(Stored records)
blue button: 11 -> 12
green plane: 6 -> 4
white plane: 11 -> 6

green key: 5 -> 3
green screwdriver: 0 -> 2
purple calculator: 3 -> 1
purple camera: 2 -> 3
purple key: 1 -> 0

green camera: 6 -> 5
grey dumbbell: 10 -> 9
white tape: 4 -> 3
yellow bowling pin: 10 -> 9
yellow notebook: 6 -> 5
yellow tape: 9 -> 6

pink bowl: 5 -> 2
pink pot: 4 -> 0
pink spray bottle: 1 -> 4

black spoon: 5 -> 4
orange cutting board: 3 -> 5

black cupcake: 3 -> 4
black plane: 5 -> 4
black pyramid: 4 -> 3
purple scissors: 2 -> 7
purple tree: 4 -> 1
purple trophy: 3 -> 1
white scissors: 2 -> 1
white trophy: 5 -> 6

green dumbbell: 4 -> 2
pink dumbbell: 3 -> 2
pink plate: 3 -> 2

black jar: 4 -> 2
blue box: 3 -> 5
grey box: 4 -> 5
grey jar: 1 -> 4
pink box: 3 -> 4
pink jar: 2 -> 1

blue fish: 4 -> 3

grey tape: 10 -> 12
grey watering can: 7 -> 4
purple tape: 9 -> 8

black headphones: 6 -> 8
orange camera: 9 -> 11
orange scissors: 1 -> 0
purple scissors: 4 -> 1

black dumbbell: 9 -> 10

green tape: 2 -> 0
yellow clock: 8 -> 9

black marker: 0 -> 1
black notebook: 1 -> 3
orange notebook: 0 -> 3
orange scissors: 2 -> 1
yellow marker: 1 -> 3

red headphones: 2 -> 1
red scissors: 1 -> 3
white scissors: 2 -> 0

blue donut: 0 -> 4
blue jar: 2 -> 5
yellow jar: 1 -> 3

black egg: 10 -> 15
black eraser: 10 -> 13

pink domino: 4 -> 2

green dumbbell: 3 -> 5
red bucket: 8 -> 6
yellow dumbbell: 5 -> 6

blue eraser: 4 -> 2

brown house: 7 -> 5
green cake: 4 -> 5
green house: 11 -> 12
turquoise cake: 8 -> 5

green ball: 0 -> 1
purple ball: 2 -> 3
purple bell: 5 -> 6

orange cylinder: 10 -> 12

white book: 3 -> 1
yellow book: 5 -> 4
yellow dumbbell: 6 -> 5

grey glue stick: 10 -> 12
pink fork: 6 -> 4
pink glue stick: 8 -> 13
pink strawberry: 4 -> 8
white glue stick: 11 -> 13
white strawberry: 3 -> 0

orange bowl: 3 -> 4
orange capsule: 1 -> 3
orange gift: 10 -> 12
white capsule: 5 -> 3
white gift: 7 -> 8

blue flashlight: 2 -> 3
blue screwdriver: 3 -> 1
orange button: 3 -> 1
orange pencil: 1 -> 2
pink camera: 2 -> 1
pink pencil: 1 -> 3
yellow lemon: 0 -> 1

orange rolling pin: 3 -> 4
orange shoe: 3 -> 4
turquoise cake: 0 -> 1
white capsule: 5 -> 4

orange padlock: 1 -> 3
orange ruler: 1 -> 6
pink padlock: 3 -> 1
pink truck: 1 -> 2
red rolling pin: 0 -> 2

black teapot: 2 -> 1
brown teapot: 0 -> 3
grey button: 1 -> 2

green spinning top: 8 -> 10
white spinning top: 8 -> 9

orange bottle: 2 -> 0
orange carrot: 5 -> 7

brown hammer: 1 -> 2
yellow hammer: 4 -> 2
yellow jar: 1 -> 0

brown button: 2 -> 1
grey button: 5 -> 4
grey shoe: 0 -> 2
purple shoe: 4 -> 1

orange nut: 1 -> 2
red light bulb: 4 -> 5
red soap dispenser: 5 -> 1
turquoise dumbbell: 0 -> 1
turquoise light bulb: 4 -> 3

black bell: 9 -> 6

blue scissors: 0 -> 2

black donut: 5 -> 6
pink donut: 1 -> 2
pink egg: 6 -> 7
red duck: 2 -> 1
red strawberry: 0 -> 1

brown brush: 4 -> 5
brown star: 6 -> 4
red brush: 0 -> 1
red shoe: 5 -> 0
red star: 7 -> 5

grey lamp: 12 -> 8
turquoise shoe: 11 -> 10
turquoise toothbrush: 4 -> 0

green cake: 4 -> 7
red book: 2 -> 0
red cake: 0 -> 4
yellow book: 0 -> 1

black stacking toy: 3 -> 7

[TASK GOAL] The answer must consist of each line in the entries above that includes "capsule".

[FINAL ANSWER]
orange capsule: 1 -> 3
white capsule: 5 -> 3
white capsule: 5 -> 4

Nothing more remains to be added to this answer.